Where the records hold the string "light", show the whole line it sits on.

> Records provided:
>>>

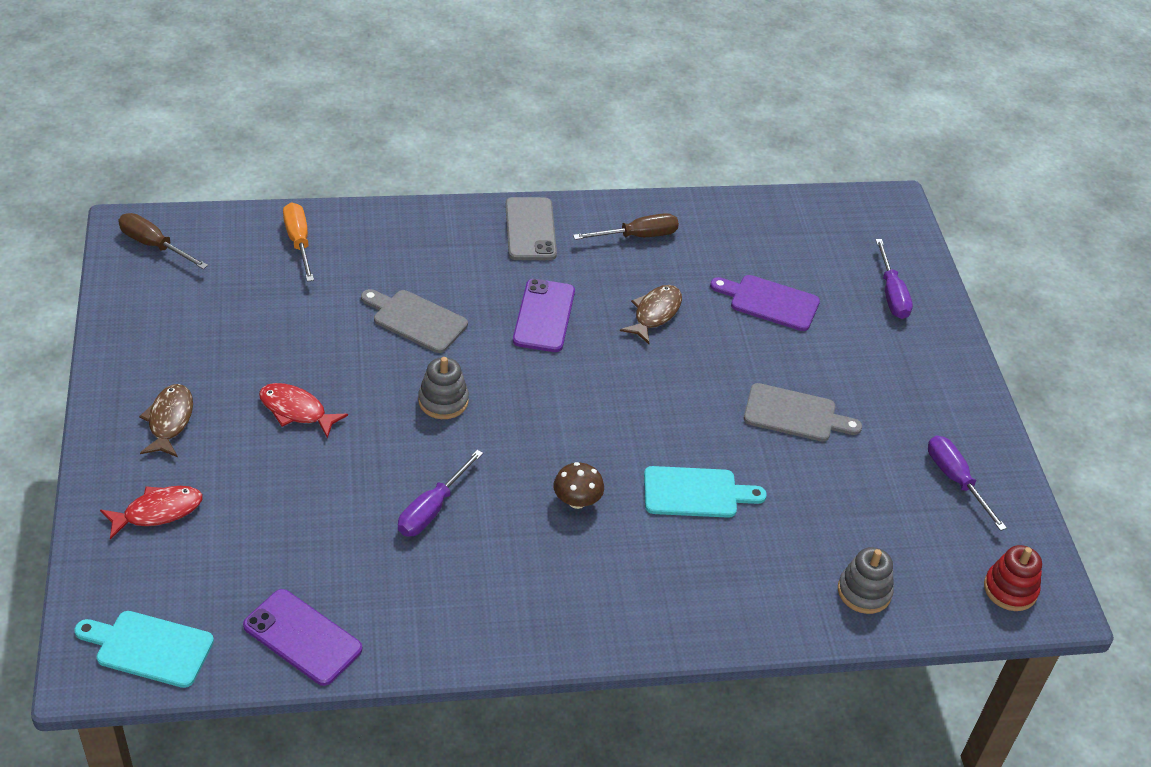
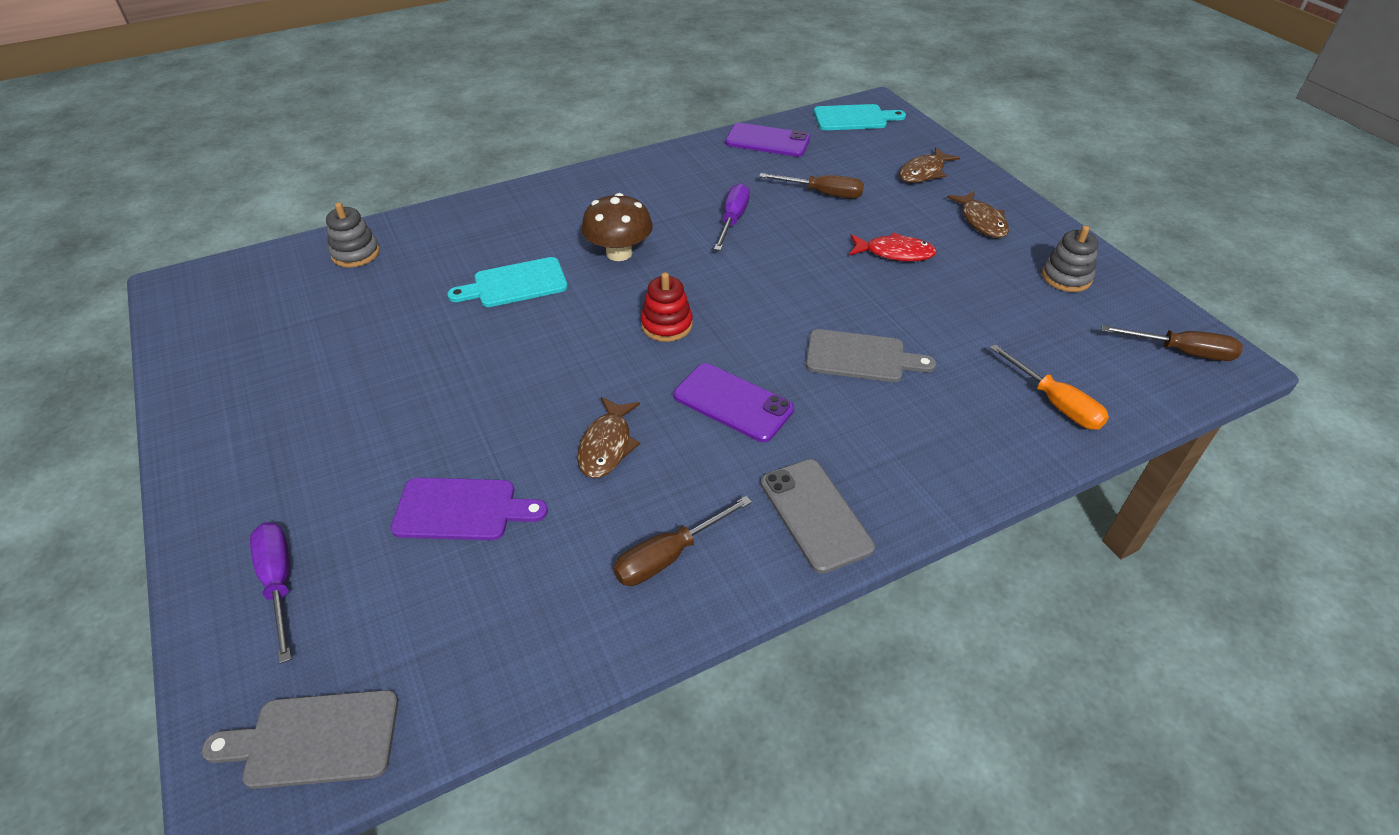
camera: 165 degrees right, 0 degrees up
(158, 512) = (924, 172): red fish -> brown fish
(304, 516) = (823, 193): none -> brown screwdriver
(443, 401) = (779, 293): grey stacking toy -> grey stacking toy (1066, 277)
(544, 316) = (733, 402): purple phone -> purple phone turned 45 degrees counterclockwise
(577, 501) = (619, 253): brown mushroom -> brown mushroom, size x1.53
(795, 414) = (421, 378): grey cutting board -> grey cutting board (314, 739)
(955, 480) = (245, 361): purple screwdriver -> none
(1010, 589) = (215, 286): red stacking toy -> red stacking toy (666, 325)

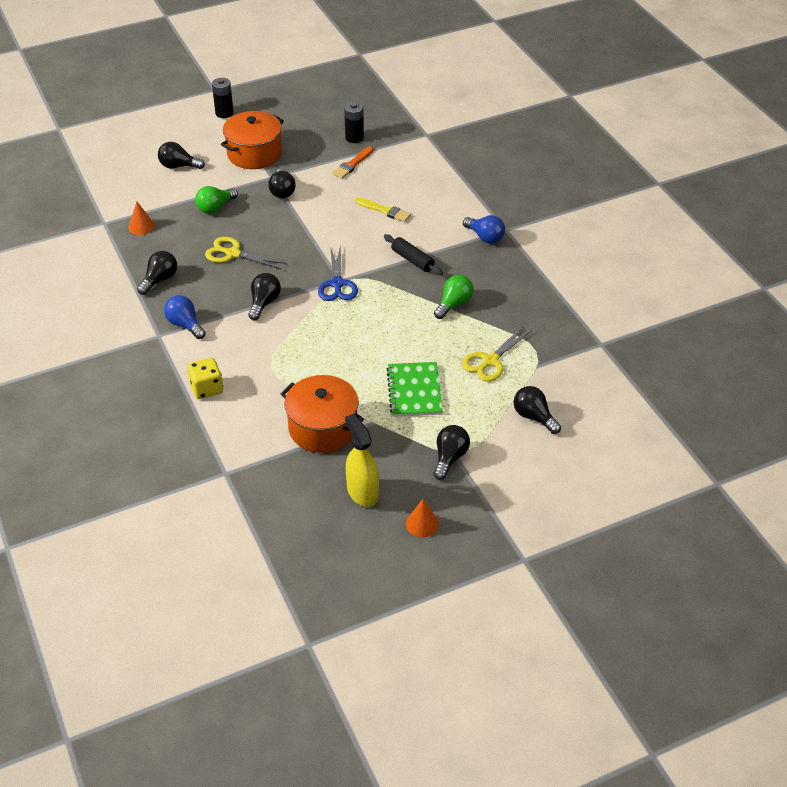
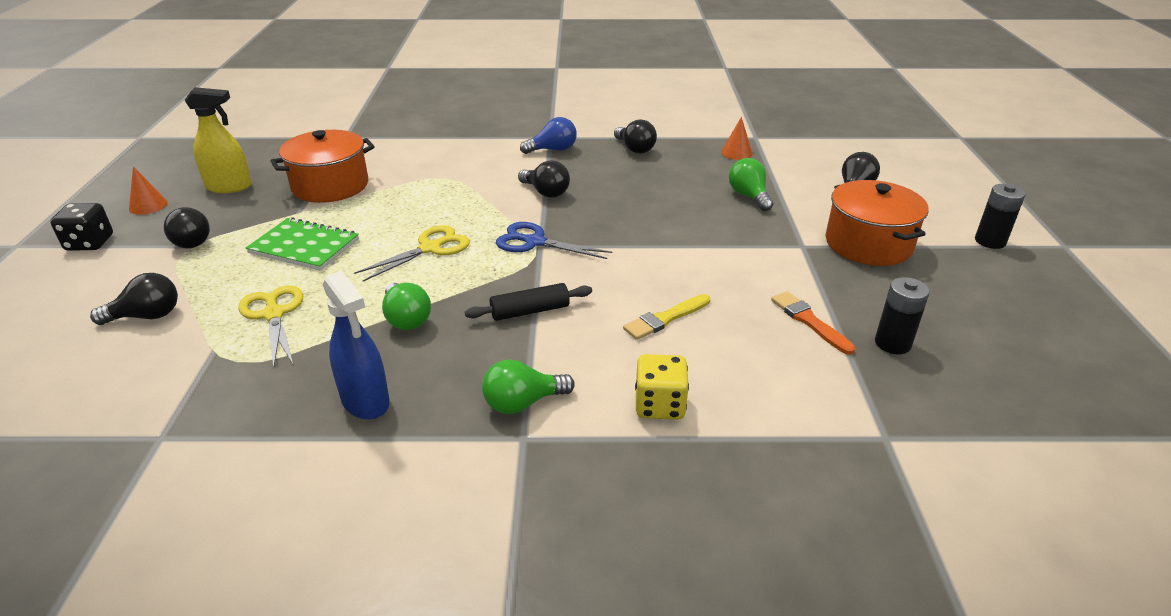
camera: 115 degrees right, 10 degrees down
(206, 388) = (453, 145): yellow dice -> yellow dice (659, 405)
(233, 254) = (649, 191): yellow scissors -> yellow scissors (430, 248)
(282, 191) = (762, 246): black light bulb -> none
(485, 237) = (522, 403): blue light bulb -> green light bulb
(490, 515) = (90, 243): none -> black dice
(524, 288) = (365, 401): none -> blue spray bottle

<<<

> Task solution:
(282, 191) = (762, 246): black light bulb -> none
(485, 237) = (522, 403): blue light bulb -> green light bulb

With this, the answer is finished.